[Dataset records]

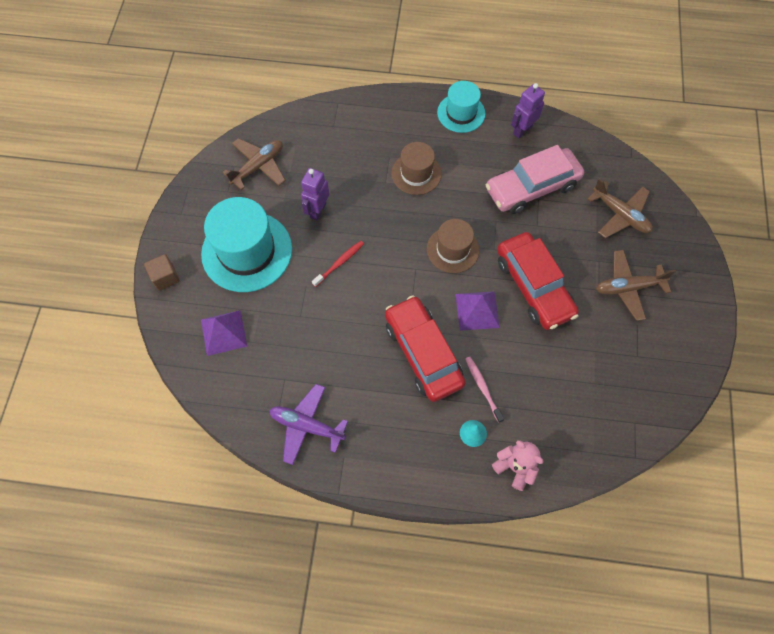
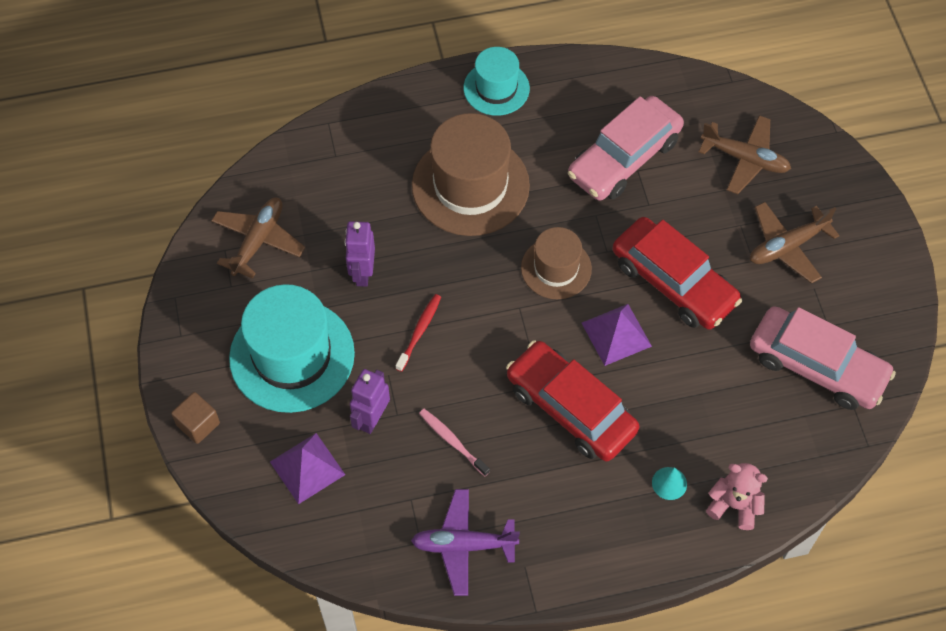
camera: 20 degrees left, 5 degrees down
(416, 173) = (470, 185): brown hat -> brown hat, size x1.71
(483, 388) = (660, 426): pink toothbrush -> pink toothbrush (452, 442)
(522, 130) = (583, 87): purple robot -> purple robot (372, 418)
(617, 383) = (817, 366): none -> pink car

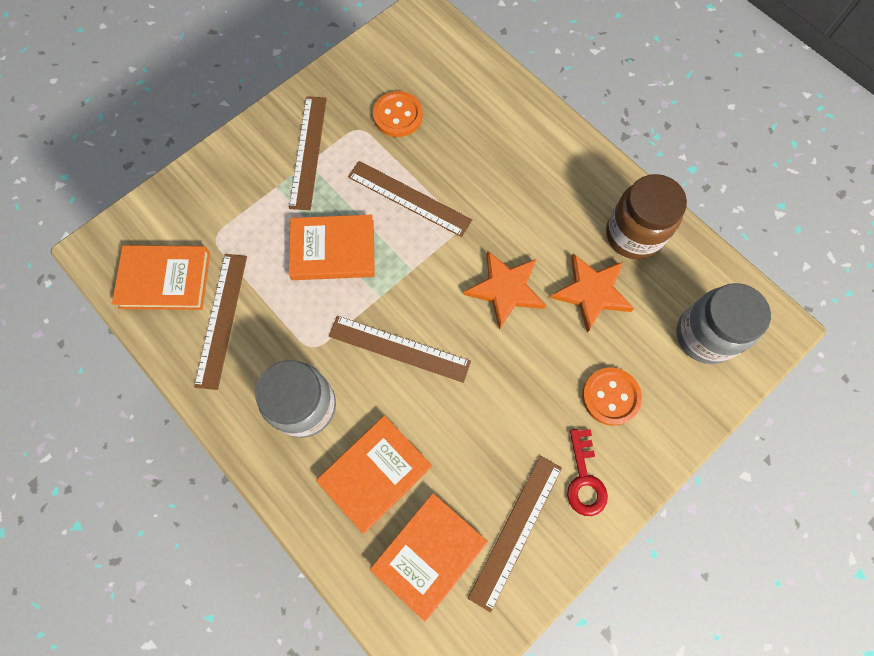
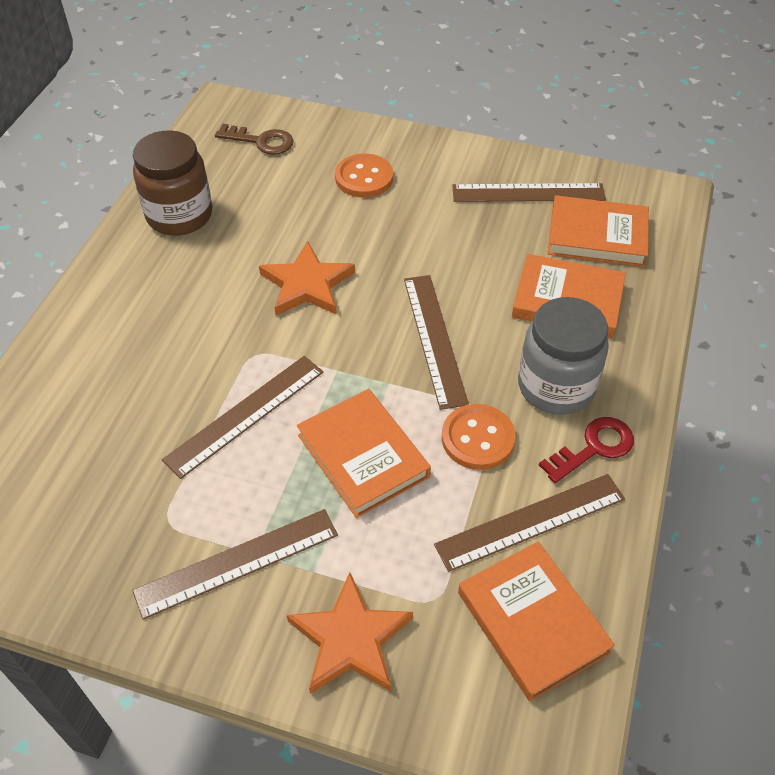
camera: 120 degrees left, 20 degrees down
(398, 115) = (123, 486): orange button -> orange button (478, 438)
(409, 198) = (245, 415): brown ruler -> brown ruler turned 45 degrees clockwise
(584, 478) = (449, 170): red key -> red key (593, 448)
(591, 292) = (266, 223): orange star -> orange star (350, 639)
(705, 335) = (261, 141): grey jar -> brown key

[/Dataset records]

Exercise prompt:
Which of the lines above include the word "camera"? Copy each of them.

Answer box:
camera: 20 degrees left, 5 degrees down
camera: 120 degrees left, 20 degrees down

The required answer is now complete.